[Entries provided Boundary: Start]
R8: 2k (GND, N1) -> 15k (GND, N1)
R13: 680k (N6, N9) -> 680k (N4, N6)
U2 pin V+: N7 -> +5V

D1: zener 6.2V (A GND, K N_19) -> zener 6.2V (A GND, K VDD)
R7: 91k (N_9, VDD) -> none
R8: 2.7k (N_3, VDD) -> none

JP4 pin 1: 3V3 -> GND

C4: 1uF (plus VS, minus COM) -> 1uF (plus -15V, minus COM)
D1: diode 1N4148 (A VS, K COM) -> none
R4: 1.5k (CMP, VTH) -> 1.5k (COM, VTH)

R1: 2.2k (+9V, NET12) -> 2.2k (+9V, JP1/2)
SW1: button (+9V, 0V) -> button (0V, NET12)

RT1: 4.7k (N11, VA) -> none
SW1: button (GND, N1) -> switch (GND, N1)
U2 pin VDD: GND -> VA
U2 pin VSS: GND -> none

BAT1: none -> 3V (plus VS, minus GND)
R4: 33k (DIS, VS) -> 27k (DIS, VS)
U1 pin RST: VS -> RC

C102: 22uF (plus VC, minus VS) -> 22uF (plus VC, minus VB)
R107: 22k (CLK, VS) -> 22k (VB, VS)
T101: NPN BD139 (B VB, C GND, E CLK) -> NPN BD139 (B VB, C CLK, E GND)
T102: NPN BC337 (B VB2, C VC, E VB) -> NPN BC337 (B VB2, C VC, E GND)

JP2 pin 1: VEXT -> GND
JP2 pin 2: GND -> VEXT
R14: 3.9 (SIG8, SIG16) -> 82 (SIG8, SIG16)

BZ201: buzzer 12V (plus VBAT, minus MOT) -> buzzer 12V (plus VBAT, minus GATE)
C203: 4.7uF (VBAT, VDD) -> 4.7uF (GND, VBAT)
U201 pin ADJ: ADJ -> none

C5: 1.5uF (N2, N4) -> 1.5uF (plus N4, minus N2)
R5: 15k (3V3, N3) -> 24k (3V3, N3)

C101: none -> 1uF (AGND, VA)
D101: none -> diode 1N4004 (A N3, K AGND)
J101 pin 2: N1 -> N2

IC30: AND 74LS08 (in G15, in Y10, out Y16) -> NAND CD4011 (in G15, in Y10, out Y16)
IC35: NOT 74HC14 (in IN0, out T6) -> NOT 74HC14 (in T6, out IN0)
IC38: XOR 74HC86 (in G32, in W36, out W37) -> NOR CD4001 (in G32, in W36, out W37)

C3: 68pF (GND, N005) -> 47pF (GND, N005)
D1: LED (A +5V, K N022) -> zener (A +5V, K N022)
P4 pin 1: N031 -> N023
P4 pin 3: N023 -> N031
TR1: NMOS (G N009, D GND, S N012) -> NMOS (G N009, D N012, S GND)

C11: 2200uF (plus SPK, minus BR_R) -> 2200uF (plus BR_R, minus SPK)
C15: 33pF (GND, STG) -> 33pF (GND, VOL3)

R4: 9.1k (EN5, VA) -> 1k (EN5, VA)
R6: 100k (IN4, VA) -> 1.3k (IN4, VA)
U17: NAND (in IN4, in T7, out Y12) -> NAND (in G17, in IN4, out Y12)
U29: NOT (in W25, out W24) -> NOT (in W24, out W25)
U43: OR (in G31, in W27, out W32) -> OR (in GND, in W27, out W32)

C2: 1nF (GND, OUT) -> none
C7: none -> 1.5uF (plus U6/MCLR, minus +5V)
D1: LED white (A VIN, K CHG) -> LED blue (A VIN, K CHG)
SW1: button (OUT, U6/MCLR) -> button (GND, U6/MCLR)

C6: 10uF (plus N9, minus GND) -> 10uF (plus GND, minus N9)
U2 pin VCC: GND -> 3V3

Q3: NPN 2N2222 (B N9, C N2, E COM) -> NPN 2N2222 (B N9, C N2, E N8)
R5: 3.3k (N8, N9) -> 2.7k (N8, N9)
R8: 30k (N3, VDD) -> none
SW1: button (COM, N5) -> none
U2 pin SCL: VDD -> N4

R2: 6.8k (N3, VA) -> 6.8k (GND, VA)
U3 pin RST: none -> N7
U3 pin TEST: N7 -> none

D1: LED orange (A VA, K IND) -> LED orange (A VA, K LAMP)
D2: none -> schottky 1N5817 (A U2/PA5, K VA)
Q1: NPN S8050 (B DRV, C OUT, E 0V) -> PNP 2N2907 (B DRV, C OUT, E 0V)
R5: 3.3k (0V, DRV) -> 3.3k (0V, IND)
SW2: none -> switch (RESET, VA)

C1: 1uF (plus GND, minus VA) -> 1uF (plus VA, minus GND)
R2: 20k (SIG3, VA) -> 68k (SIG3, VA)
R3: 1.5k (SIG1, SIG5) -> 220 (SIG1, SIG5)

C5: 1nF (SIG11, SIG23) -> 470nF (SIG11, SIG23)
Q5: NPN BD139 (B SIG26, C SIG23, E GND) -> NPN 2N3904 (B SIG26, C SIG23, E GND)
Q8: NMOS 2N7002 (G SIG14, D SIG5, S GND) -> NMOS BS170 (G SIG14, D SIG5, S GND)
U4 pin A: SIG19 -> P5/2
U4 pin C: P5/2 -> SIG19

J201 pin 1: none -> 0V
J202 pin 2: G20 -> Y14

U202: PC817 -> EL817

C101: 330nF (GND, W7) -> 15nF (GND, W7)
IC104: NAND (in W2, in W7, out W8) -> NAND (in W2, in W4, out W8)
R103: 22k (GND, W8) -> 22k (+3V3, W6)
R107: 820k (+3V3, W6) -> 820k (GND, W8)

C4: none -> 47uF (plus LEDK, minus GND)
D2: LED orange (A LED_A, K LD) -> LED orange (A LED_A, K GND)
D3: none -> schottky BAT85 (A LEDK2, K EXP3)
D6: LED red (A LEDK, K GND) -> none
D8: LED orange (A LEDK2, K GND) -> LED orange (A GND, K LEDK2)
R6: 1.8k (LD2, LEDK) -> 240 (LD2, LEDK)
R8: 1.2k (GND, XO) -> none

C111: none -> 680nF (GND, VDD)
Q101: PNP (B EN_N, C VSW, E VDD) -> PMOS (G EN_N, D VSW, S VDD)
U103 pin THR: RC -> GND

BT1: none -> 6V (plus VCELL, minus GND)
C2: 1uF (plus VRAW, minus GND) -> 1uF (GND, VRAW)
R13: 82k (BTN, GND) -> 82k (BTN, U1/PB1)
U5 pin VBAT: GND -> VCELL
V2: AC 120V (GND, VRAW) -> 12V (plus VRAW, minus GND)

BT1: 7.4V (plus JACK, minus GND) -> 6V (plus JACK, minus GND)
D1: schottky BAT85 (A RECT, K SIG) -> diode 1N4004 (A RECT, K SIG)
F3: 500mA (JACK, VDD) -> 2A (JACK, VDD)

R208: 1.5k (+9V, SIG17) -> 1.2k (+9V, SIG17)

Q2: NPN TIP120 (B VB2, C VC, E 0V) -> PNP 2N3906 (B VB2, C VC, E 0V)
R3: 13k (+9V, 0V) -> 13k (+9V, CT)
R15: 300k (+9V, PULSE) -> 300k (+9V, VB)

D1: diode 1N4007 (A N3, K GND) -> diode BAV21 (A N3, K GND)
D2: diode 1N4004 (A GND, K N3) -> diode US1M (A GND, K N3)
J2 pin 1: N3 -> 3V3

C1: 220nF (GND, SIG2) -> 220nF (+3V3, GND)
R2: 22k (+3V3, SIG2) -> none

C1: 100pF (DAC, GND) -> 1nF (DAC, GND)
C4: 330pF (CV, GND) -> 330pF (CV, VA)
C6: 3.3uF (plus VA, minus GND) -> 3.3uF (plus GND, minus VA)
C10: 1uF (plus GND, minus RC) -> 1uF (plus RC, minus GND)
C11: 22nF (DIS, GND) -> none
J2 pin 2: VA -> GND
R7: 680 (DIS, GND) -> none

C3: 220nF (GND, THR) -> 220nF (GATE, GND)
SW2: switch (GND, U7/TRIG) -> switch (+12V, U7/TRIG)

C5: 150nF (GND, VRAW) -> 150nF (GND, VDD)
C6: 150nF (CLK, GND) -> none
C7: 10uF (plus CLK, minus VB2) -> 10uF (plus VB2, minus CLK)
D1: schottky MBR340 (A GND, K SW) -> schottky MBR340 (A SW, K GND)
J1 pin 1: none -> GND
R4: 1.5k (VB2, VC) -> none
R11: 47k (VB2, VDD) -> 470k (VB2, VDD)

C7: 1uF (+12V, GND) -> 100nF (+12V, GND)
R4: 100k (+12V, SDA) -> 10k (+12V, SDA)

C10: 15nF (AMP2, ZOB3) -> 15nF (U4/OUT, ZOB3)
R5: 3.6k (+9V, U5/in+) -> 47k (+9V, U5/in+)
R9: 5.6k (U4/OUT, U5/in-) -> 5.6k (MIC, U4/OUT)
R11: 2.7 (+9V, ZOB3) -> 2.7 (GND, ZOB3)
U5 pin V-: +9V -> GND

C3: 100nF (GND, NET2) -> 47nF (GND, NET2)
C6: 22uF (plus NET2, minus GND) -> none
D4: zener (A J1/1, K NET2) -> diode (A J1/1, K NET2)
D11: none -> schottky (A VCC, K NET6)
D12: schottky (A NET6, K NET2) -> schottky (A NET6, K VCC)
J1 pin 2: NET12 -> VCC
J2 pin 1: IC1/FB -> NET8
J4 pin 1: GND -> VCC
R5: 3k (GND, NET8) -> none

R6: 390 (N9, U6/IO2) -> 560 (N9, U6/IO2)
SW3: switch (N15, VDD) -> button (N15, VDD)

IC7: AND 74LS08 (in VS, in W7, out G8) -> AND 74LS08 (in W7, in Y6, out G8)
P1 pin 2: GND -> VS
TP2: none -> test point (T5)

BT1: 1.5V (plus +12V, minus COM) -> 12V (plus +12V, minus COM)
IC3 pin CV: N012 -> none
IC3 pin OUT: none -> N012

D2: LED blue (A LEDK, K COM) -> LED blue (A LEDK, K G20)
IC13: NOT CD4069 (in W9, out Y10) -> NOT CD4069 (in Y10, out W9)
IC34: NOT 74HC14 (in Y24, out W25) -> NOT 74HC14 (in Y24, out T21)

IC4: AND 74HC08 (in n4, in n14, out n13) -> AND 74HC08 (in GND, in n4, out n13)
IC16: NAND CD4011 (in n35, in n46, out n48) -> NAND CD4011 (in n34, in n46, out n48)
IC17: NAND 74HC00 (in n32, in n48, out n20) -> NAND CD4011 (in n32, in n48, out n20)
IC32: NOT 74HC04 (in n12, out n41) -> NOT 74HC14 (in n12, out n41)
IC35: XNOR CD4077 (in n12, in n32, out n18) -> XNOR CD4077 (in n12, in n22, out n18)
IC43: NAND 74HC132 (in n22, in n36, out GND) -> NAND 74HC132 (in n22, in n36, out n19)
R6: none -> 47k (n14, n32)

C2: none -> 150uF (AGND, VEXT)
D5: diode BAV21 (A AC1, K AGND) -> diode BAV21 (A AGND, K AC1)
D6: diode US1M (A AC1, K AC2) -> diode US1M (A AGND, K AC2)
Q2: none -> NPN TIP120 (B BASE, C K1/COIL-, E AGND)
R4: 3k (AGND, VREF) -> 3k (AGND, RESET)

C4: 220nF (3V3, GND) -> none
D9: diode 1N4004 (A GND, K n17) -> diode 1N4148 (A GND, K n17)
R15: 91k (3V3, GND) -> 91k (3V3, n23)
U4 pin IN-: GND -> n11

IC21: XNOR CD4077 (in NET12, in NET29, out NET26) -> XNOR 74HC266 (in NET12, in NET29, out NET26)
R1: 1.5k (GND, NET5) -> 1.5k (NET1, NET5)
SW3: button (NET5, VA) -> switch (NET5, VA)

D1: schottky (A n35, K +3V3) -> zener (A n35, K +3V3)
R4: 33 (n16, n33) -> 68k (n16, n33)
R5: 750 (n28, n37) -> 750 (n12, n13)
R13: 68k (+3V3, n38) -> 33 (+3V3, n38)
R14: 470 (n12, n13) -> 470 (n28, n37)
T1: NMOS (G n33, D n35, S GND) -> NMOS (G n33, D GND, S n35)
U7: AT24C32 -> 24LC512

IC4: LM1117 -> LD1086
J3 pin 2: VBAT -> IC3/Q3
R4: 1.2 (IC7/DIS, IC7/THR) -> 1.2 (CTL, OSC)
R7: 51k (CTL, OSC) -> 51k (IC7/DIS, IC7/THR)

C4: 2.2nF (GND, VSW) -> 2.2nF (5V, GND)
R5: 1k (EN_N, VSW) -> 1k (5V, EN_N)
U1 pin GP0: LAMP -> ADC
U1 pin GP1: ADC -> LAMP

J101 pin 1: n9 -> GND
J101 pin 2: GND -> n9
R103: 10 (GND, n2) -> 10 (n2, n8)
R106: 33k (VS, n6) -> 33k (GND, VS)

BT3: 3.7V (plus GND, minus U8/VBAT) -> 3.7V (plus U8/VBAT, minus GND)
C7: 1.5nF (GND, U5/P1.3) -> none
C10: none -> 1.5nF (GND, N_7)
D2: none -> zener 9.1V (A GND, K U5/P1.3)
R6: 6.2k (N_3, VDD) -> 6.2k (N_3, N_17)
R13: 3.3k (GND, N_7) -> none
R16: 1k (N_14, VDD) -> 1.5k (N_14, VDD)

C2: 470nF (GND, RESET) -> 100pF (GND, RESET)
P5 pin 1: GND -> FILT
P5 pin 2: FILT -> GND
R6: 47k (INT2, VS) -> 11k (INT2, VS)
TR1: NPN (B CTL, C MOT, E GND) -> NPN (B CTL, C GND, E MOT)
[Entries provided Boundary: End]
Task to carry out
Take exactly the lines from the one containing "C5: 1.5uF (N2, N4)" through the one containing "Q1: NPN S8050" in the data above, and output them with nothing added.

Task output
C5: 1.5uF (N2, N4) -> 1.5uF (plus N4, minus N2)
R5: 15k (3V3, N3) -> 24k (3V3, N3)

C101: none -> 1uF (AGND, VA)
D101: none -> diode 1N4004 (A N3, K AGND)
J101 pin 2: N1 -> N2

IC30: AND 74LS08 (in G15, in Y10, out Y16) -> NAND CD4011 (in G15, in Y10, out Y16)
IC35: NOT 74HC14 (in IN0, out T6) -> NOT 74HC14 (in T6, out IN0)
IC38: XOR 74HC86 (in G32, in W36, out W37) -> NOR CD4001 (in G32, in W36, out W37)

C3: 68pF (GND, N005) -> 47pF (GND, N005)
D1: LED (A +5V, K N022) -> zener (A +5V, K N022)
P4 pin 1: N031 -> N023
P4 pin 3: N023 -> N031
TR1: NMOS (G N009, D GND, S N012) -> NMOS (G N009, D N012, S GND)

C11: 2200uF (plus SPK, minus BR_R) -> 2200uF (plus BR_R, minus SPK)
C15: 33pF (GND, STG) -> 33pF (GND, VOL3)

R4: 9.1k (EN5, VA) -> 1k (EN5, VA)
R6: 100k (IN4, VA) -> 1.3k (IN4, VA)
U17: NAND (in IN4, in T7, out Y12) -> NAND (in G17, in IN4, out Y12)
U29: NOT (in W25, out W24) -> NOT (in W24, out W25)
U43: OR (in G31, in W27, out W32) -> OR (in GND, in W27, out W32)

C2: 1nF (GND, OUT) -> none
C7: none -> 1.5uF (plus U6/MCLR, minus +5V)
D1: LED white (A VIN, K CHG) -> LED blue (A VIN, K CHG)
SW1: button (OUT, U6/MCLR) -> button (GND, U6/MCLR)

C6: 10uF (plus N9, minus GND) -> 10uF (plus GND, minus N9)
U2 pin VCC: GND -> 3V3

Q3: NPN 2N2222 (B N9, C N2, E COM) -> NPN 2N2222 (B N9, C N2, E N8)
R5: 3.3k (N8, N9) -> 2.7k (N8, N9)
R8: 30k (N3, VDD) -> none
SW1: button (COM, N5) -> none
U2 pin SCL: VDD -> N4

R2: 6.8k (N3, VA) -> 6.8k (GND, VA)
U3 pin RST: none -> N7
U3 pin TEST: N7 -> none

D1: LED orange (A VA, K IND) -> LED orange (A VA, K LAMP)
D2: none -> schottky 1N5817 (A U2/PA5, K VA)
Q1: NPN S8050 (B DRV, C OUT, E 0V) -> PNP 2N2907 (B DRV, C OUT, E 0V)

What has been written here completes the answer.